§ REQUIREMENT: From the line that includes "pink spool [580,154,609,189] -> none" down to the final line of the data below, copy every line exactly and leave the rest out.

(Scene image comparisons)
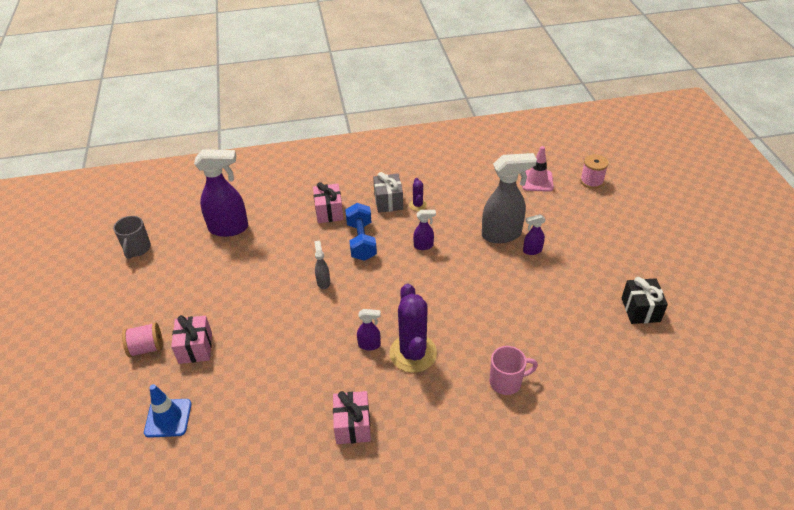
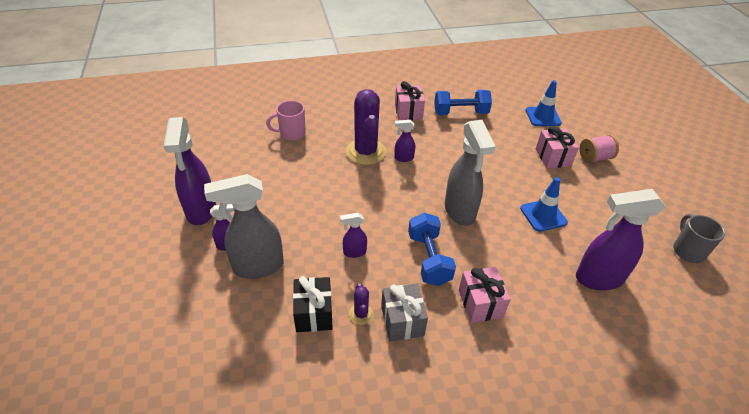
camera: 175 degrees right, 0 degrees up
grey spray bottle [314,241,330,289] -> grey spray bottle [445,120,496,226], size x2.10
pink traffic cone [522,146,554,192] -> none
pink spool [580,154,609,189] -> none
black gift [622,277,668,324] -> black gift moved to [293,276,333,332]
none -> purple spray bottle [164,117,216,225]
none -> blue dumbbell [434,90,492,115]
none -> blue traffic cone [520,177,568,232]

§ OUTPUT FOR THIS TASK:
pink spool [580,154,609,189] -> none
black gift [622,277,668,324] -> black gift moved to [293,276,333,332]
none -> purple spray bottle [164,117,216,225]
none -> blue dumbbell [434,90,492,115]
none -> blue traffic cone [520,177,568,232]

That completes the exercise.